**Written problem:**
From the listing below, pull out every line that contains the string "kern". Treat uppercase and lowercase as different.

** start Entries provided **

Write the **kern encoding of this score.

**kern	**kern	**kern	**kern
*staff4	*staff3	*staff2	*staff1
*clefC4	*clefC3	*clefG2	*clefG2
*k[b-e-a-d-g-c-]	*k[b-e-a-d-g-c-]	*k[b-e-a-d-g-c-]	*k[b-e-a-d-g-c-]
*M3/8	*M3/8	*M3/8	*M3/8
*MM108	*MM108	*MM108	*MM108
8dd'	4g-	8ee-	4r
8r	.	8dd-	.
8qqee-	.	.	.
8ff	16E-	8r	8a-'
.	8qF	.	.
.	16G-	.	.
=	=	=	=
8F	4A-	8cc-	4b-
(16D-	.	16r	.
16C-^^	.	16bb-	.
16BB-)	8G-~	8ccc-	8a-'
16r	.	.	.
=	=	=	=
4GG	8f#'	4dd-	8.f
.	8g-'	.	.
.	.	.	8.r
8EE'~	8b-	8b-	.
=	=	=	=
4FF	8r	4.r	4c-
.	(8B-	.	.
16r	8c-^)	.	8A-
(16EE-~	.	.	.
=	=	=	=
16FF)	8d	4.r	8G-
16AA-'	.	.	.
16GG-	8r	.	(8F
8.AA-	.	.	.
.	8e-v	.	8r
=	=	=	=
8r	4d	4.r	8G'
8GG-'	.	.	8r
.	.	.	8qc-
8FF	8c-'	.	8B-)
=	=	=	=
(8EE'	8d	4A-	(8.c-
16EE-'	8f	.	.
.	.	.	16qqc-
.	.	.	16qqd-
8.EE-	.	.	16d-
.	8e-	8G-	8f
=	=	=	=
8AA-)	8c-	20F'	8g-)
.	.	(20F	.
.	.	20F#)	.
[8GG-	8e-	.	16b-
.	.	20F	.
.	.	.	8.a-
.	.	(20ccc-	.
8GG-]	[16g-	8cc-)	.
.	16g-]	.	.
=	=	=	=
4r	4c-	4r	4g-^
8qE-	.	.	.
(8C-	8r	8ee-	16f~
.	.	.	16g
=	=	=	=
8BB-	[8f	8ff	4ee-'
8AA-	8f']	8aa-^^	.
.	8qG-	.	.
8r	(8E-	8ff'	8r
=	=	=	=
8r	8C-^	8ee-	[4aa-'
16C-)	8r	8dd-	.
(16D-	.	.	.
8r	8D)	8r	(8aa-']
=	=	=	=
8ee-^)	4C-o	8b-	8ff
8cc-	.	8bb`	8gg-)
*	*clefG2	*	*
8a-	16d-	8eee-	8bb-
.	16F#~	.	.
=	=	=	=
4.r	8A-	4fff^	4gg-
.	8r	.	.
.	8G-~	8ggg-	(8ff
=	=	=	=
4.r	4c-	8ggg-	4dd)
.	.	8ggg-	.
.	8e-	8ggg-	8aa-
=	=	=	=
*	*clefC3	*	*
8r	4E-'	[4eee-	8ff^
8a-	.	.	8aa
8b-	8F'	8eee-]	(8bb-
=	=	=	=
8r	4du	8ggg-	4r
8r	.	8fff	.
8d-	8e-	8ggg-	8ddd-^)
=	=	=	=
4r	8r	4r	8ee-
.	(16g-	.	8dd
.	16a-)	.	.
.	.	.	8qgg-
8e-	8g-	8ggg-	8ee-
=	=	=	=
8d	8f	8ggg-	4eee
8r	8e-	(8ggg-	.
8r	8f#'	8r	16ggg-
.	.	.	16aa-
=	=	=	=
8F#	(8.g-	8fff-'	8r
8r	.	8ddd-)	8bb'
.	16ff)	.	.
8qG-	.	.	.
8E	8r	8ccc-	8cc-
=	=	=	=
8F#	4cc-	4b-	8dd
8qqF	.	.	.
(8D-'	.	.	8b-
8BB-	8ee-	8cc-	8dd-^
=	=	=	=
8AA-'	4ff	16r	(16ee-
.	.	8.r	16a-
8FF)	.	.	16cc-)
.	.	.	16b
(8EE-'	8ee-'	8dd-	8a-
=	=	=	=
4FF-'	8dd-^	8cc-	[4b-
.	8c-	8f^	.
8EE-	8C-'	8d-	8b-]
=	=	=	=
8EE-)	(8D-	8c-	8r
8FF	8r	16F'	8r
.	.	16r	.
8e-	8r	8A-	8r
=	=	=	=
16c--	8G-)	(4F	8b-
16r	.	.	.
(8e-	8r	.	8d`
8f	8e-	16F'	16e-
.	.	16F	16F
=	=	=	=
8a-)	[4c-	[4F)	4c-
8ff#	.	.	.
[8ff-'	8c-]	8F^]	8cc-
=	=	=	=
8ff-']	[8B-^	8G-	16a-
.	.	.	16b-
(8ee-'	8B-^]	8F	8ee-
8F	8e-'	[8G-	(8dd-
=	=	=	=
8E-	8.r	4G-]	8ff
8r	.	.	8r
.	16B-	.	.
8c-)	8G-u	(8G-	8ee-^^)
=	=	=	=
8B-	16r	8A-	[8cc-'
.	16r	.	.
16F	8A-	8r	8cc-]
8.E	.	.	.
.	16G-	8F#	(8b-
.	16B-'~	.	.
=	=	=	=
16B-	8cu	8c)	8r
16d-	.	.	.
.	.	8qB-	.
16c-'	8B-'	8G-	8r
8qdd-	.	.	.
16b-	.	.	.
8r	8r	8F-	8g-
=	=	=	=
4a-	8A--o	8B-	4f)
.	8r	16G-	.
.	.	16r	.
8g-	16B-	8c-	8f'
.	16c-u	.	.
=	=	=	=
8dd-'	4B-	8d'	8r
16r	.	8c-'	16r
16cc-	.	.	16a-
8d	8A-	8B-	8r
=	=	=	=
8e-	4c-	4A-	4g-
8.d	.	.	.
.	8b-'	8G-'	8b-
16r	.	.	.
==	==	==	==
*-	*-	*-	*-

** end Entries provided **

**Solved exercise:**
Write the **kern encoding of this score.
**kern	**kern	**kern	**kern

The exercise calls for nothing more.